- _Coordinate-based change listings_
•••••

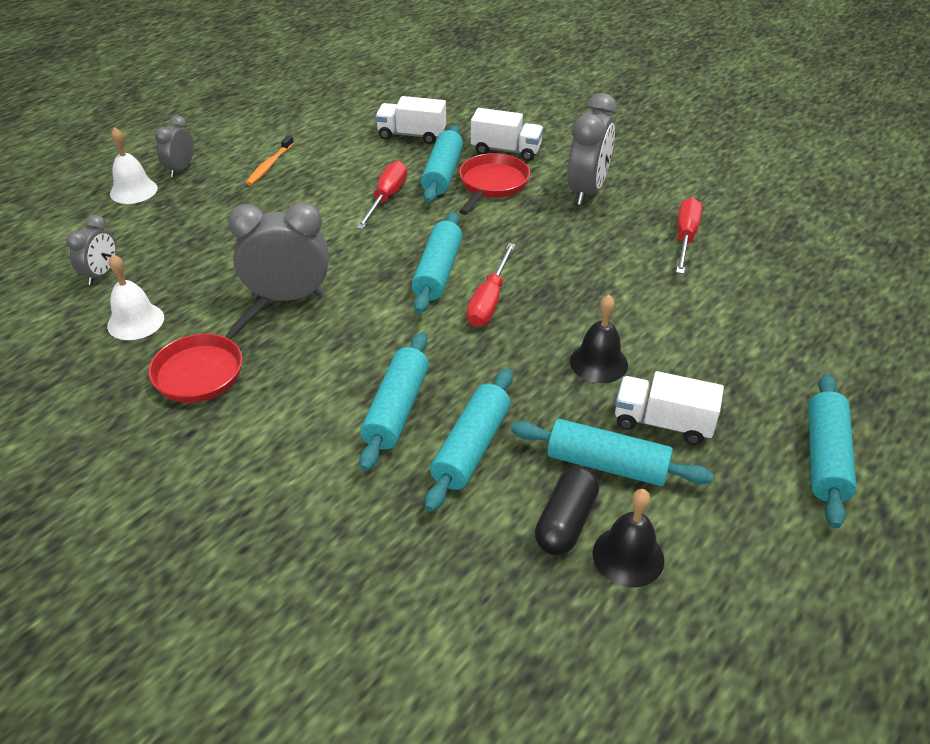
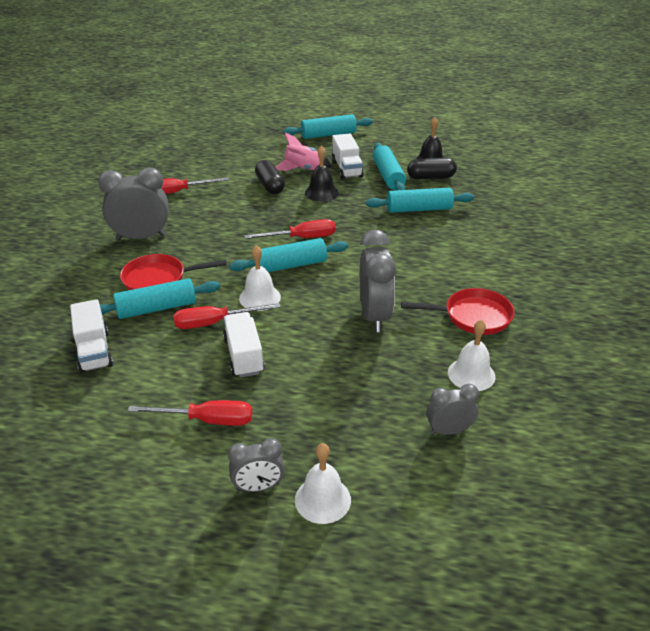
camera: 120 degrees left, 5 degrees down
(269, 165) = (207, 420): orange toothbrush -> red screwdriver
(288, 297) = (374, 316): grey clock -> grey clock turned 150 degrees counterclockwise
(396, 409) = (420, 237): turquoise rolling pin -> none
(399, 234) = (260, 297): none -> white bell
(506, 150) = (97, 289): white truck -> white truck (244, 356)
(655, 320) = (270, 185): none -> black capsule
(690, 371) = (303, 169): none -> pink rocket

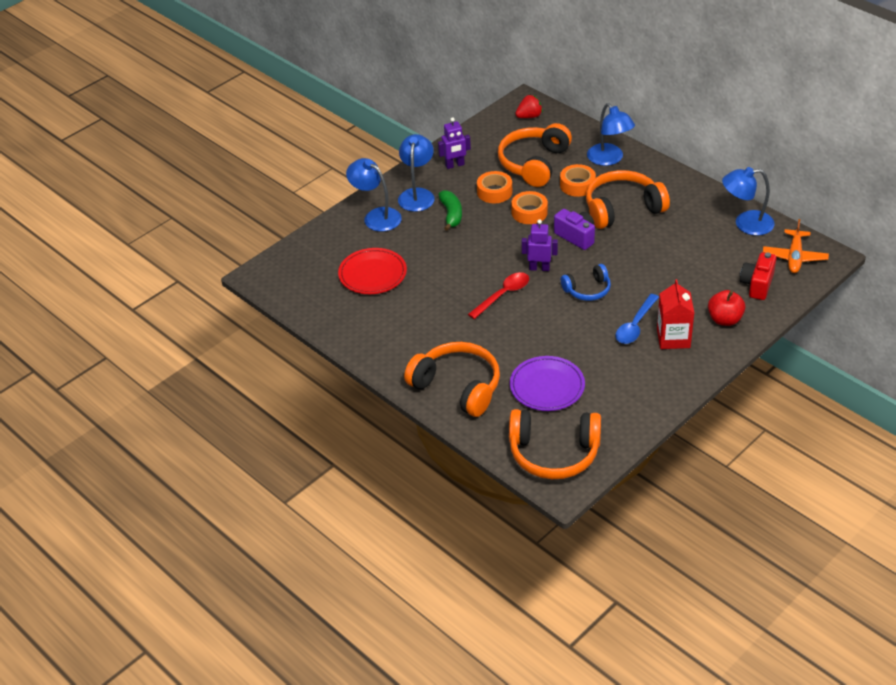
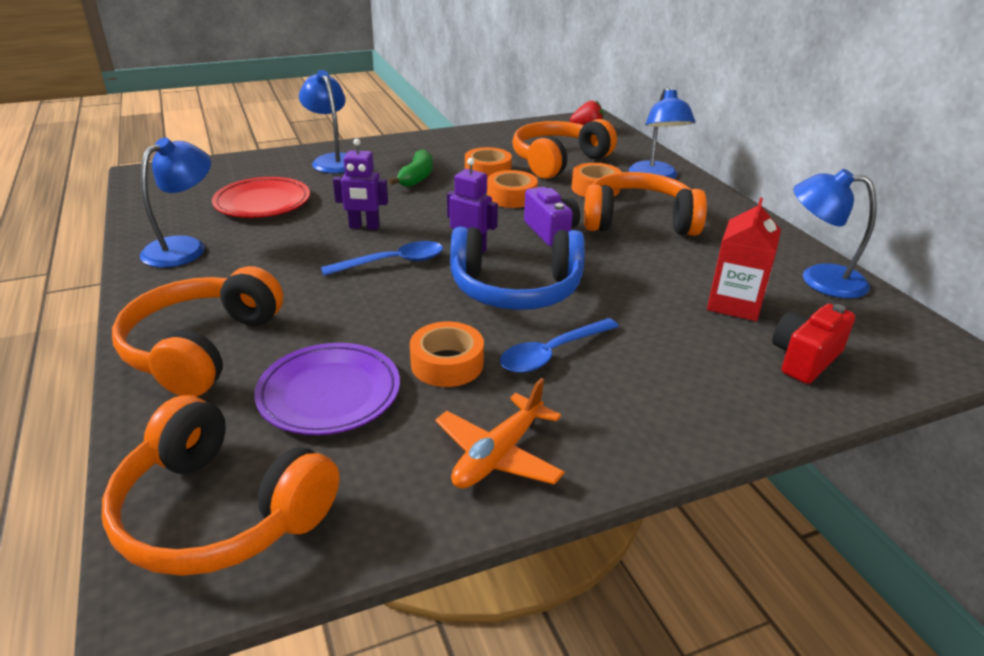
camera: 20 degrees right, 10 degrees down
(417, 194) = (398, 155): blue lamp -> blue lamp (184, 247)
(455, 165) = (466, 144): purple robot -> purple robot (364, 227)
(457, 386) = (202, 348): orange headphones -> orange headphones turned 135 degrees counterclockwise
(503, 295) = (392, 262): red spoon -> blue spoon
(587, 290) = (516, 289): blue headphones -> blue headphones, size x1.76
(589, 350) = (447, 364): none -> orange tape
(673, 338) = (604, 391): red carton -> red carton (734, 304)
(725, 319) = (717, 392): red apple -> none
(794, 257) = (892, 340): orange plane -> orange plane (498, 455)

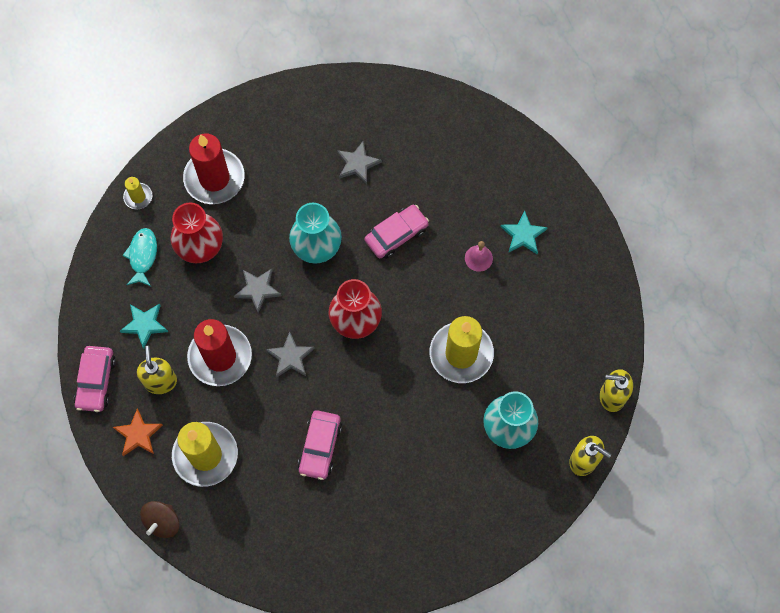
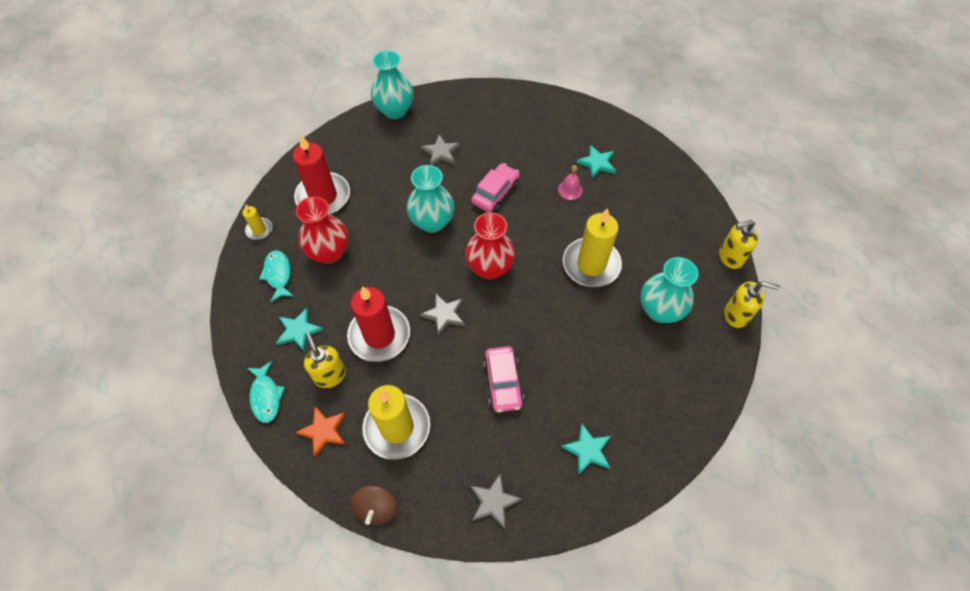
camera: 20 degrees left, 10 degrees down
(96, 381) = (266, 396): pink car -> turquoise fish
(258, 289) = (393, 269): grey star -> grey star (493, 501)
(327, 90) = (395, 110): none -> turquoise vase
(372, 540) = (587, 450): none -> turquoise star

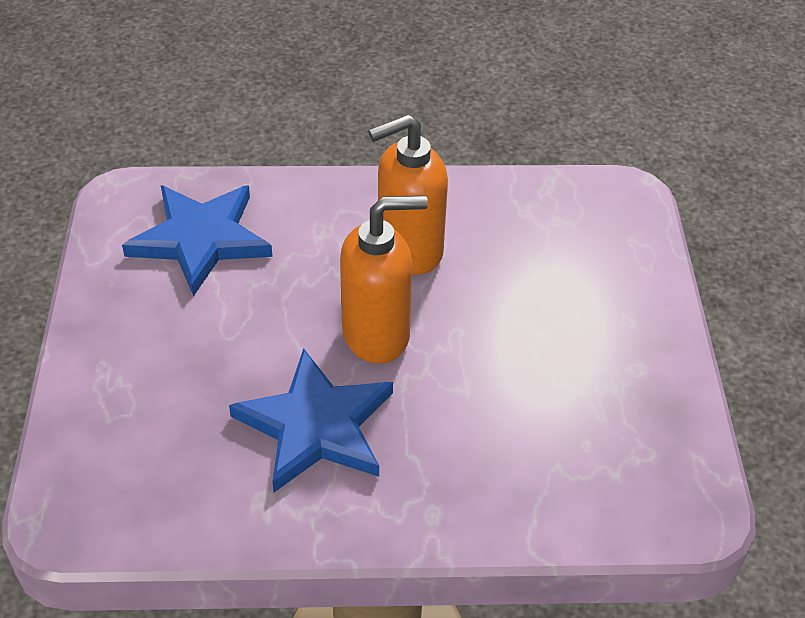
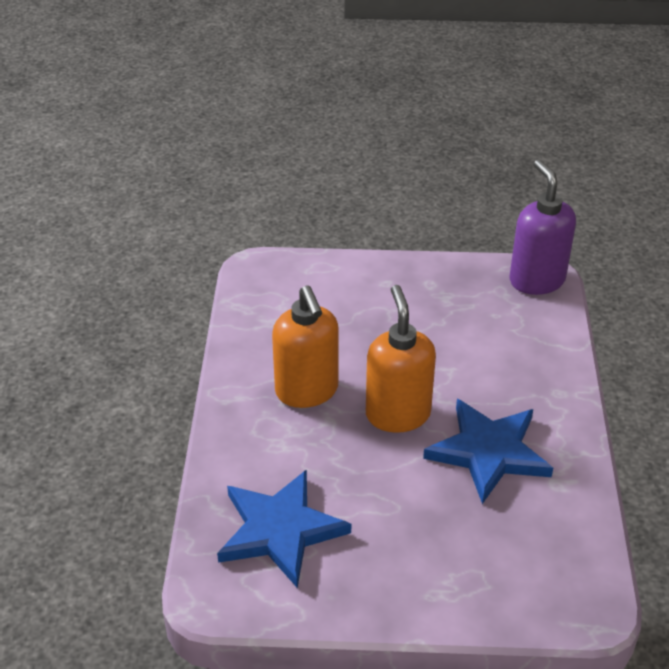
camera: 85 degrees left, 5 degrees down
(678, 500) = (536, 280): none -> purple soap dispenser

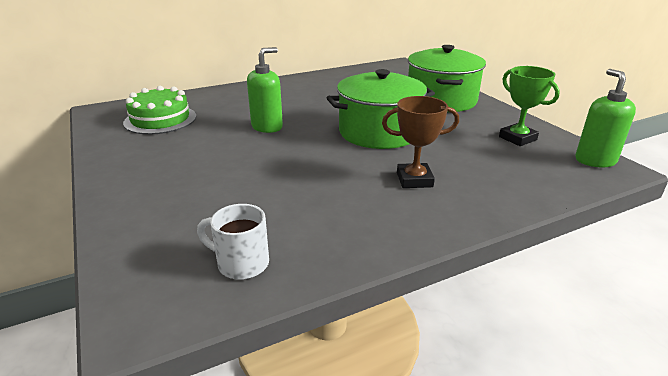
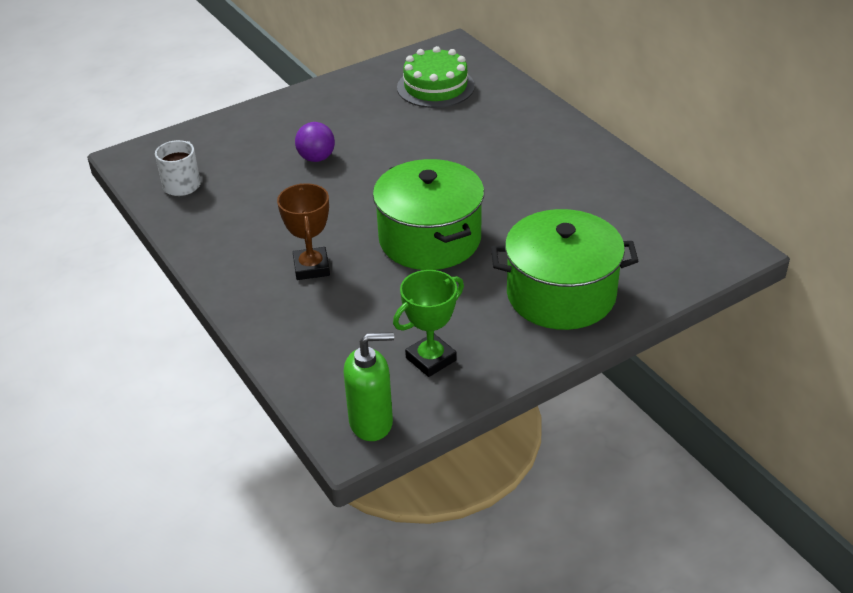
camera: 85 degrees right, 10 degrees up
(237, 174) = (316, 158): none -> purple ball
(267, 127) = (429, 157): green soap dispenser -> none

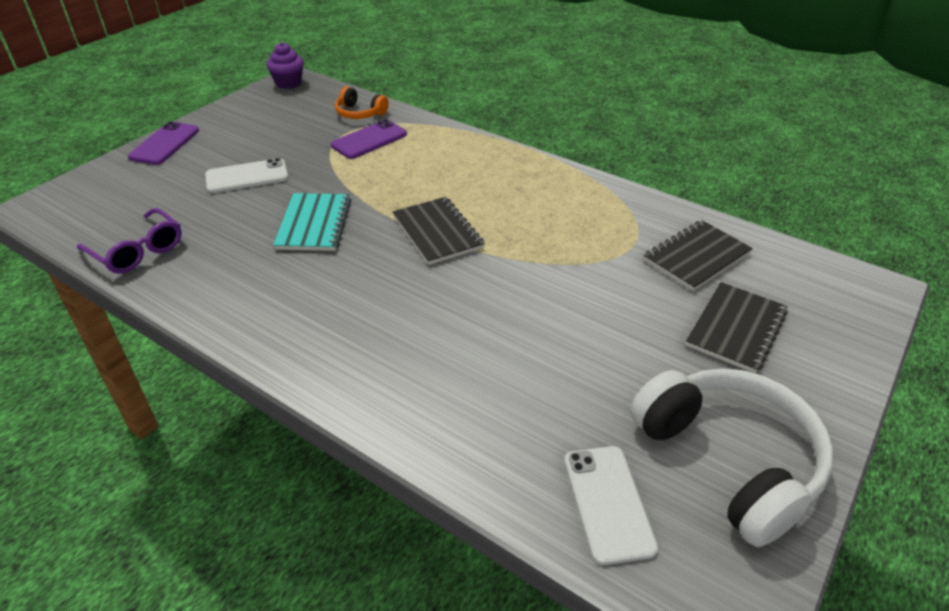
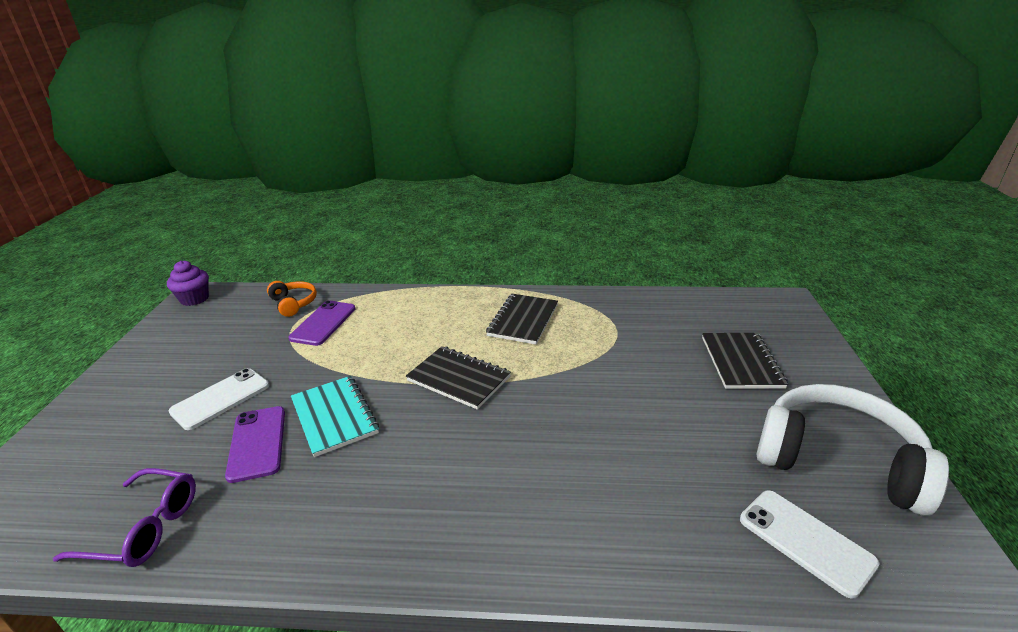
camera: 30 degrees left, 10 degrees down
(165, 144) = (89, 400): purple phone -> purple phone (257, 443)
(360, 113) = (293, 303): orange headphones -> orange headphones turned 120 degrees counterclockwise
(696, 257) = (665, 322): black notebook -> black notebook (523, 320)

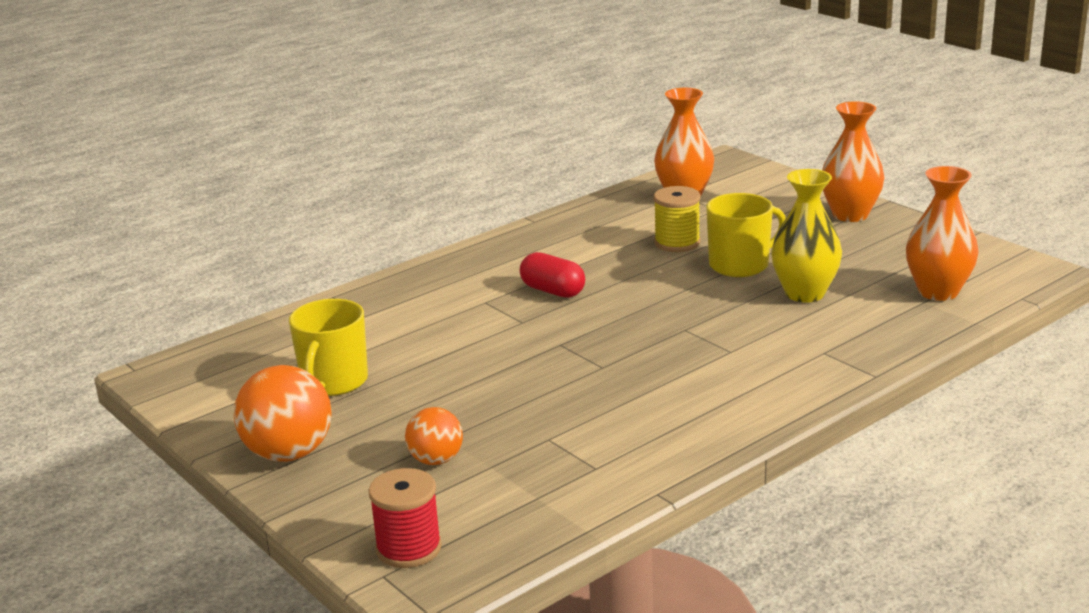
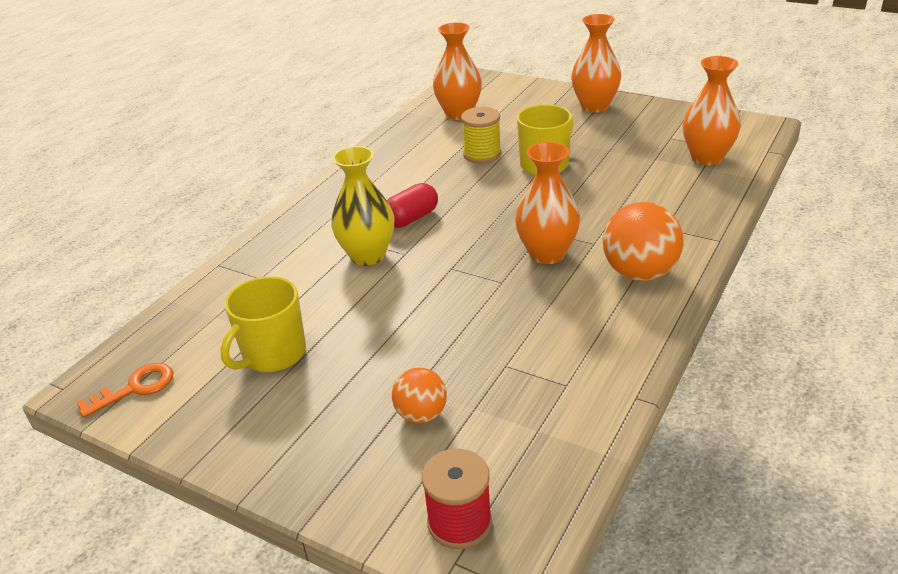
camera: 20 degrees left, 10 degrees up
(195, 383) = (135, 388): none -> orange key
(288, 453) = (276, 445): orange ball -> orange ball (640, 273)
(334, 382) = (273, 354): yellow mug -> yellow mug turned 45 degrees clockwise
(553, 291) = (411, 218): red capsule -> red capsule turned 60 degrees counterclockwise
(670, 351) = (547, 254): none -> orange vase
(804, 293) = (612, 179): yellow vase -> yellow vase (368, 255)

•••••

- _TASK ITEM_
Would you set down the records above once more, exactly, with the pictures removed?

- _OUTPUT FOR THIS TASK_
camera: 120 degrees left, 5 degrees down
(269, 165) = (207, 420): orange toothbrush -> red screwdriver
(288, 297) = (374, 316): grey clock -> grey clock turned 150 degrees counterclockwise
(396, 409) = (420, 237): turquoise rolling pin -> none
(399, 234) = (260, 297): none -> white bell
(506, 150) = (97, 289): white truck -> white truck (244, 356)
(655, 320) = (270, 185): none -> black capsule
(690, 371) = (303, 169): none -> pink rocket

camera: 20 degrees right, 10 degrees down
(417, 194) = (398, 155): blue lamp -> blue lamp (184, 247)
(455, 165) = (466, 144): purple robot -> purple robot (364, 227)
(457, 386) = (202, 348): orange headphones -> orange headphones turned 135 degrees counterclockwise
(503, 295) = (392, 262): red spoon -> blue spoon
(587, 290) = (516, 289): blue headphones -> blue headphones, size x1.76
(589, 350) = (447, 364): none -> orange tape
(673, 338) = (604, 391): red carton -> red carton (734, 304)
(725, 319) = (717, 392): red apple -> none
(794, 257) = (892, 340): orange plane -> orange plane (498, 455)

camera: 20 degrees left, 10 degrees down
(96, 381) = (266, 396): pink car -> turquoise fish
(258, 289) = (393, 269): grey star -> grey star (493, 501)
(327, 90) = (395, 110): none -> turquoise vase
(372, 540) = (587, 450): none -> turquoise star

camera: 85 degrees left, 5 degrees down
(678, 500) = (536, 280): none -> purple soap dispenser

camera: 85 degrees right, 10 degrees up
(237, 174) = (316, 158): none -> purple ball
(267, 127) = (429, 157): green soap dispenser -> none

camera: 30 degrees left, 10 degrees down
(165, 144) = (89, 400): purple phone -> purple phone (257, 443)
(360, 113) = (293, 303): orange headphones -> orange headphones turned 120 degrees counterclockwise
(696, 257) = (665, 322): black notebook -> black notebook (523, 320)

camera: 20 degrees left, 10 degrees up
(195, 383) = (135, 388): none -> orange key
(288, 453) = (276, 445): orange ball -> orange ball (640, 273)
(334, 382) = (273, 354): yellow mug -> yellow mug turned 45 degrees clockwise
(553, 291) = (411, 218): red capsule -> red capsule turned 60 degrees counterclockwise
(670, 351) = (547, 254): none -> orange vase
(804, 293) = (612, 179): yellow vase -> yellow vase (368, 255)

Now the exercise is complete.